### DATA PROVIDED
□ □ □ □

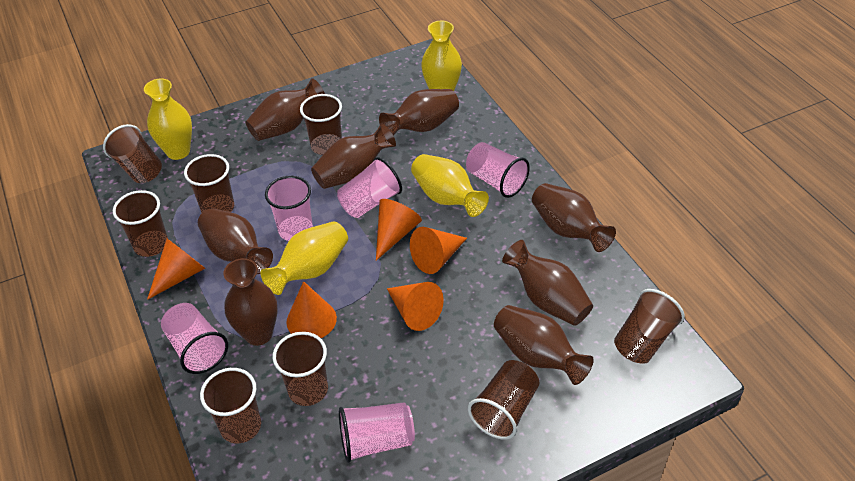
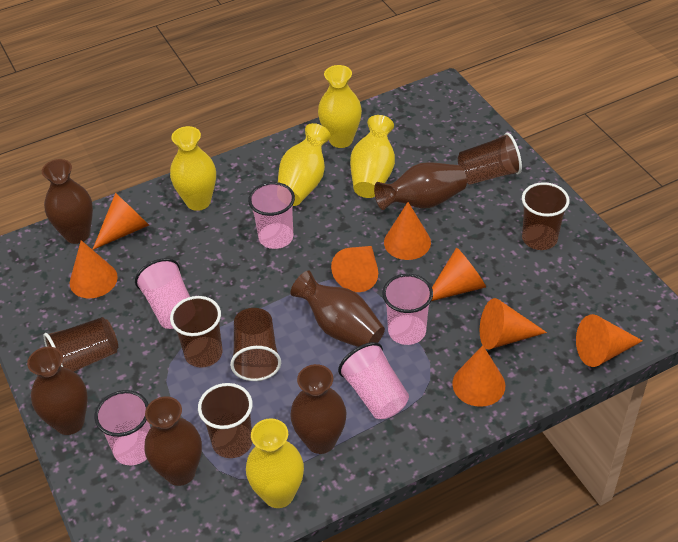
brown cup: 8 -> 6
brown vase: 8 -> 6
orange cone: 5 -> 8
yellow vase: 4 -> 5

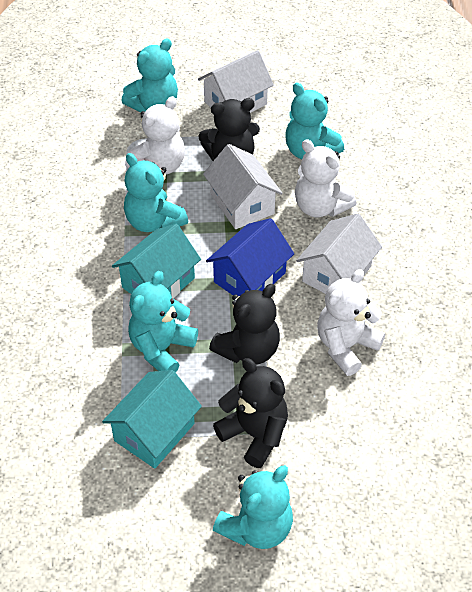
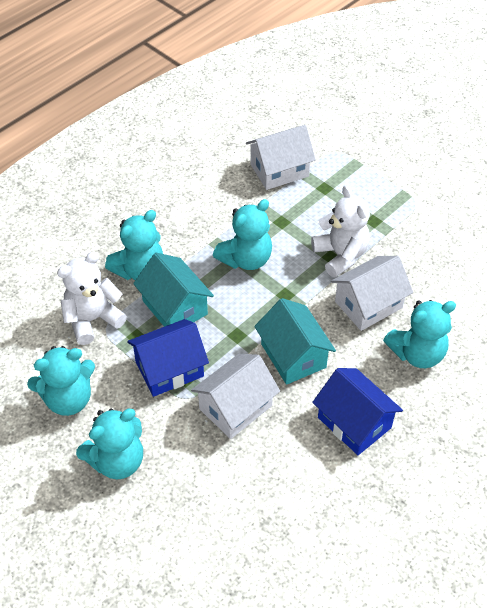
black teddy bear: 3 -> 0
blue house: 1 -> 2
white teddy bear: 3 -> 2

□ □ □ □

### HOW TO COMPLETE THIS TASK
Starting with the line that holds "black teddy bear: 3 -> 0", copy every line through the end of the data above. Reproduce them exactly, with no other material.

### REPLY TO THE EXERCISE
black teddy bear: 3 -> 0
blue house: 1 -> 2
white teddy bear: 3 -> 2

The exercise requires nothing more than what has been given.